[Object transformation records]
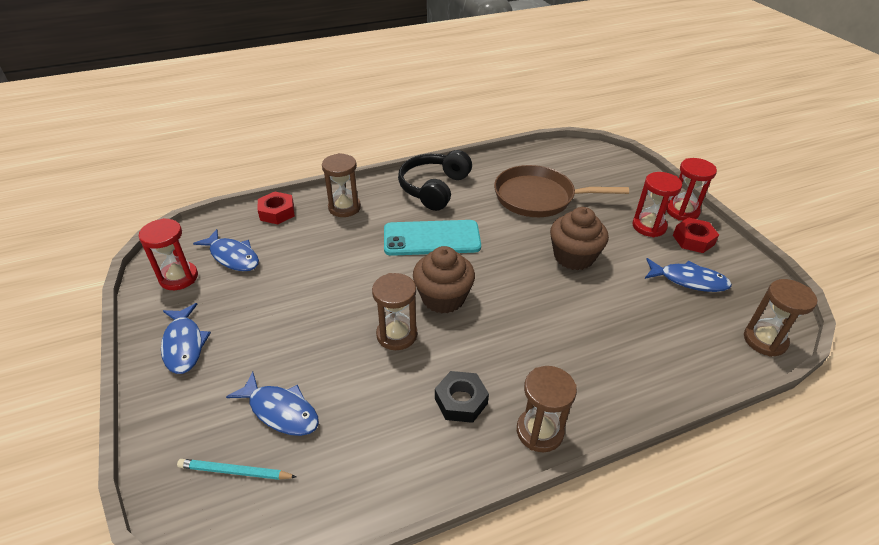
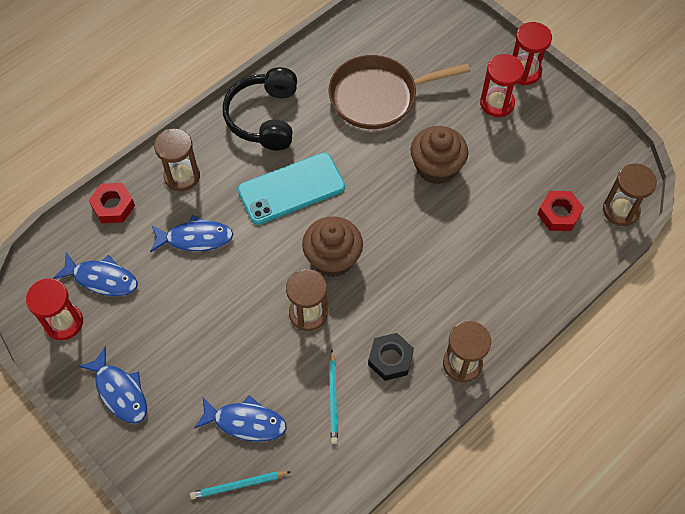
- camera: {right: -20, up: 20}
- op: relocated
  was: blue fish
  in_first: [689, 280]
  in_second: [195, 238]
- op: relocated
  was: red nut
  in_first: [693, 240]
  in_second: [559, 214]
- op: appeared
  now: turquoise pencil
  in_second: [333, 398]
---
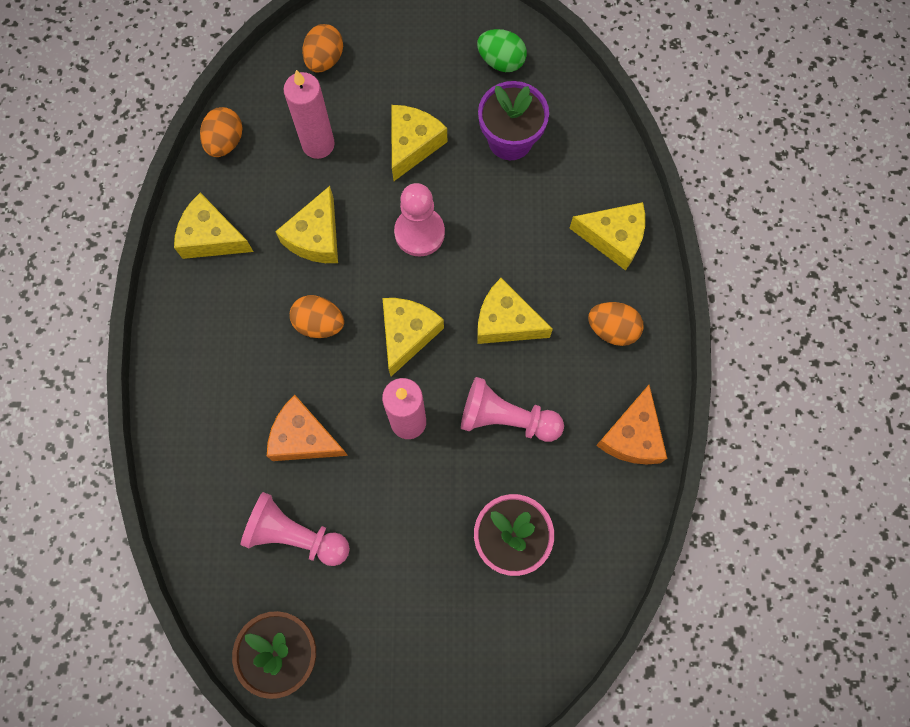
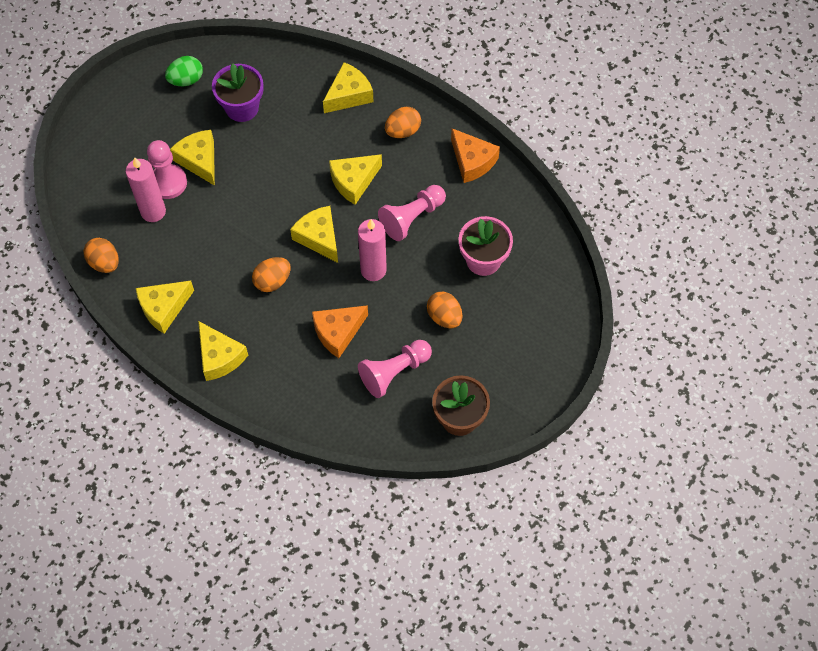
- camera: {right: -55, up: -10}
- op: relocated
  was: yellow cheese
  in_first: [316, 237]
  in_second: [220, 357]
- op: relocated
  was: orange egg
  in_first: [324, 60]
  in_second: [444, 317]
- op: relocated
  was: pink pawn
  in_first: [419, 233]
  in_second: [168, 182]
...
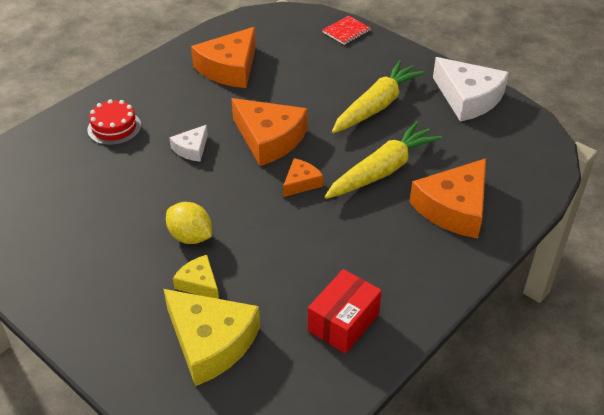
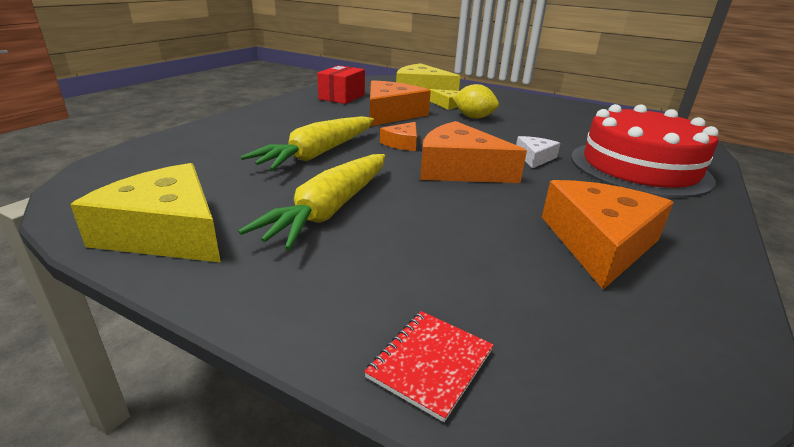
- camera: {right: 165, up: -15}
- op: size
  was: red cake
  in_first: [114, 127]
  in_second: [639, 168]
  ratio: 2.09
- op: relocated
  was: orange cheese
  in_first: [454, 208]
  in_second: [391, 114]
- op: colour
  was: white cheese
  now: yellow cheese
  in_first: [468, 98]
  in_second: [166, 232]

Task goal: Scan the records above for the word "right". Copy each line that has it.

Solution to the exercise:
- camera: {right: -20, up: 20}
- camera: {right: -55, up: -10}
- camera: {right: 165, up: -15}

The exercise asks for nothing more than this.